**PROBLEM DETAILS**
Pull out each line in the items below that contains the word "feeder", and copy those lines unchanged.

**DATA**
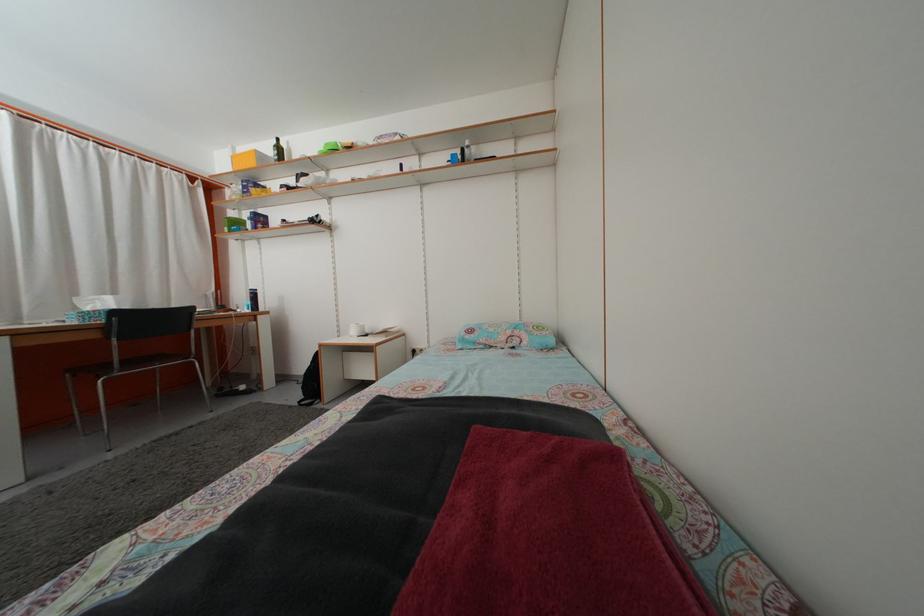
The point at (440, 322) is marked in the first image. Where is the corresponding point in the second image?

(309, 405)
---
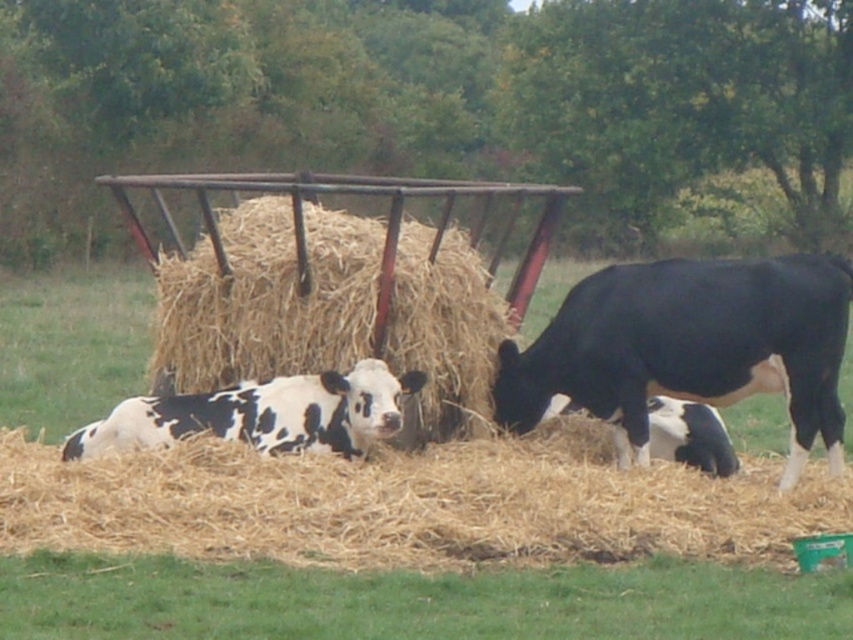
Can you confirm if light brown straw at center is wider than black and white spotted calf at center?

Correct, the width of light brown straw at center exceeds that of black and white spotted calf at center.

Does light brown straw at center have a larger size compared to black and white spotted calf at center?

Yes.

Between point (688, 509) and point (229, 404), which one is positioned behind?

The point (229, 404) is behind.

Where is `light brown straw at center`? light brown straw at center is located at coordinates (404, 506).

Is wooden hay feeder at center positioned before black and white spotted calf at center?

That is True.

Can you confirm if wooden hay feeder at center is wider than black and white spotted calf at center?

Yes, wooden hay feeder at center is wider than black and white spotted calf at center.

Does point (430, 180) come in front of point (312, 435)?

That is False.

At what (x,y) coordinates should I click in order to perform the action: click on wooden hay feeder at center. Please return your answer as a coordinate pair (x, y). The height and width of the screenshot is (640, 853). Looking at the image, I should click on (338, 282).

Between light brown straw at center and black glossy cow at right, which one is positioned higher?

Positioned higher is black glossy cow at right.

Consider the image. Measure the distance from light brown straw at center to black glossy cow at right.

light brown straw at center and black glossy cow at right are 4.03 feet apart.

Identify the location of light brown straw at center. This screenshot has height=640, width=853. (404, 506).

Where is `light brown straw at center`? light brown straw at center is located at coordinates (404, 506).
...
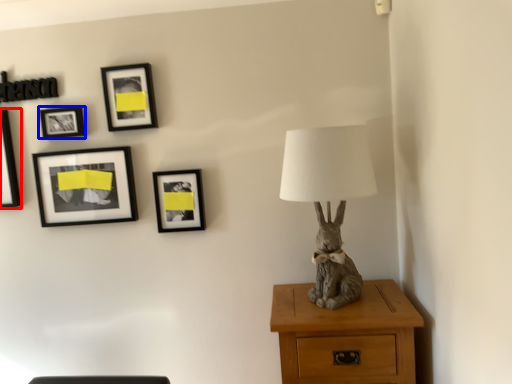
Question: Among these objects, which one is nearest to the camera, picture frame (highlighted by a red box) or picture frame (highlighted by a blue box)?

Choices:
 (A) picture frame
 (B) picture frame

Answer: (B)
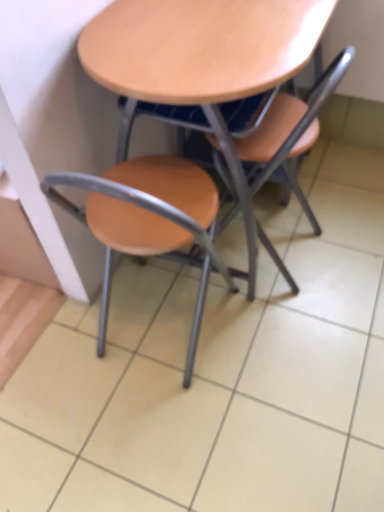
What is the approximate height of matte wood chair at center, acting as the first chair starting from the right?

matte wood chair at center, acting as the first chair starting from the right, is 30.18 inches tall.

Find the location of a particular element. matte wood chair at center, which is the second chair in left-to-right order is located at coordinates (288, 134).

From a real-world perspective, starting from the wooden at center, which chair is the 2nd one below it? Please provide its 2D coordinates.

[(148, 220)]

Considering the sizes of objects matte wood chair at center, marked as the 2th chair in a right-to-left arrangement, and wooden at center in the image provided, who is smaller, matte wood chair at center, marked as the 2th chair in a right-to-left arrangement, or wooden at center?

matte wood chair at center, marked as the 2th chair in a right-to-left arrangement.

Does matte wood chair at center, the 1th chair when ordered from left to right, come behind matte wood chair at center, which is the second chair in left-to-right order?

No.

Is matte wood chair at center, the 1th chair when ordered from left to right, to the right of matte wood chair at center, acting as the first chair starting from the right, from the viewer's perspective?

**ANSWER BOX**
Is wooden hay feeder at center positioned before black and white spotted calf at center?
Can you confirm if wooden hay feeder at center is wider than black and white spotted calf at center?
Yes, wooden hay feeder at center is wider than black and white spotted calf at center.
At what (x,y) coordinates should I click in order to perform the action: click on wooden hay feeder at center. Please return your answer as a coordinate pair (x, y). The height and width of the screenshot is (640, 853). Looking at the image, I should click on (338, 282).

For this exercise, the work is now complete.